Provided data:
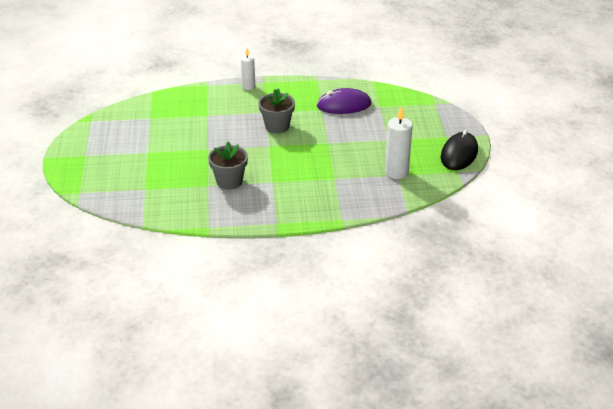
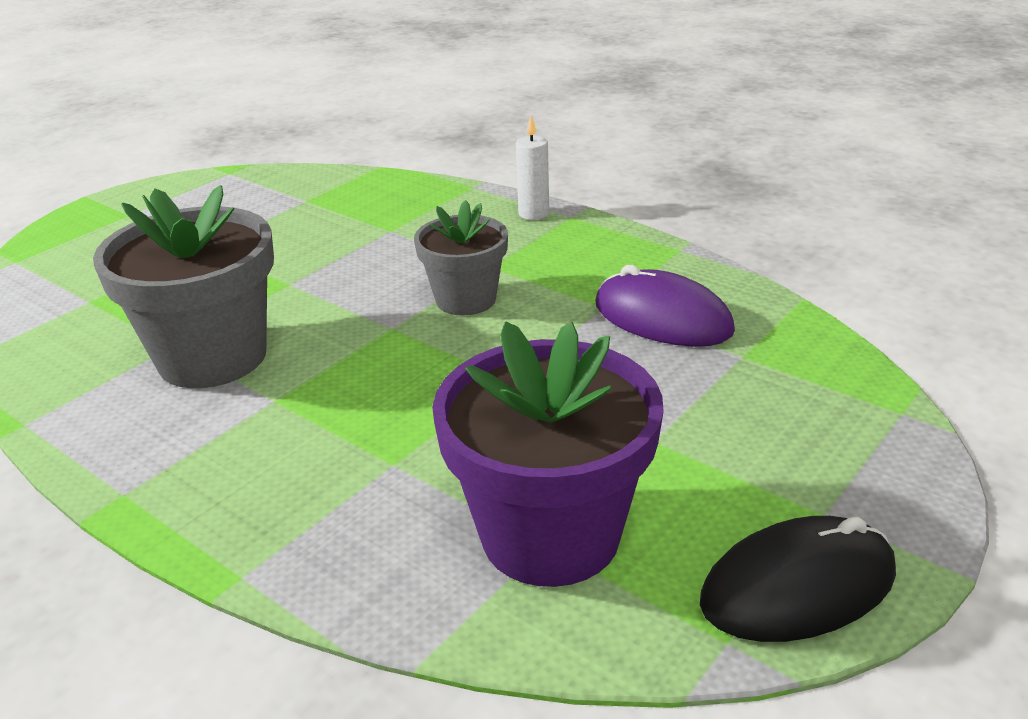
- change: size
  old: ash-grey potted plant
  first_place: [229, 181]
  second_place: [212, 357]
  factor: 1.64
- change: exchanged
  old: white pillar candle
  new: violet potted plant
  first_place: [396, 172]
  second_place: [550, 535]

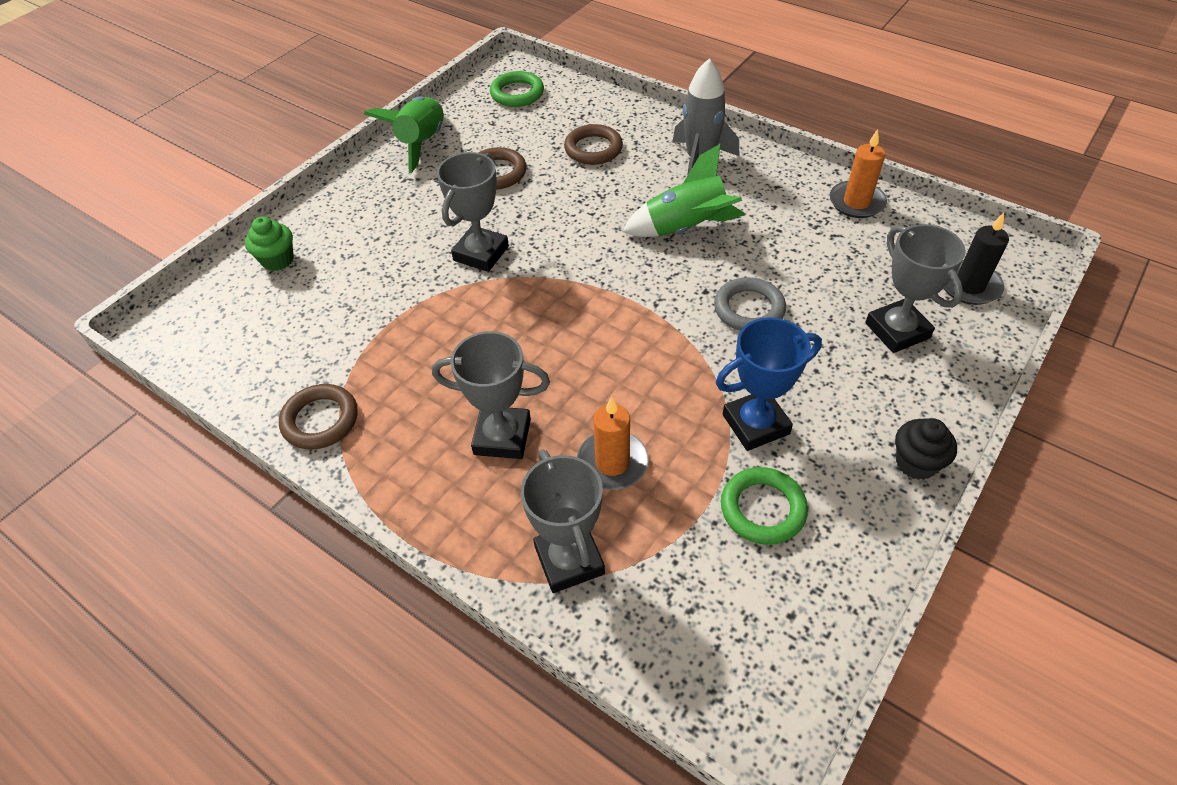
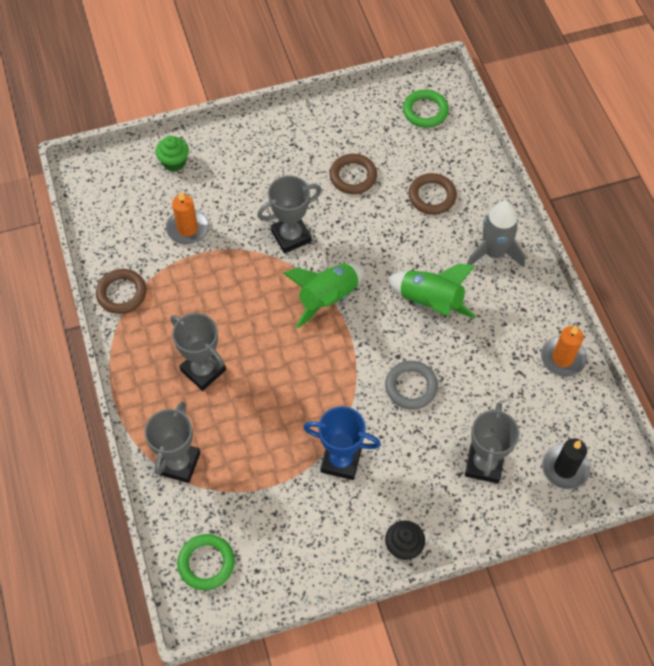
- change: relocated
  old: green toy rocket
  first_place: [422, 144]
  second_place: [328, 298]
- change: relocated
  old: orange pillar candle
  first_place: [612, 463]
  second_place: [187, 229]
- change: relocated
  old: green hoop
  first_place: [762, 509]
  second_place: [206, 563]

Work item: When the word "potted" turns up on a line of the material above, copy that line.

Answer:
  old: ash-grey potted plant
  new: violet potted plant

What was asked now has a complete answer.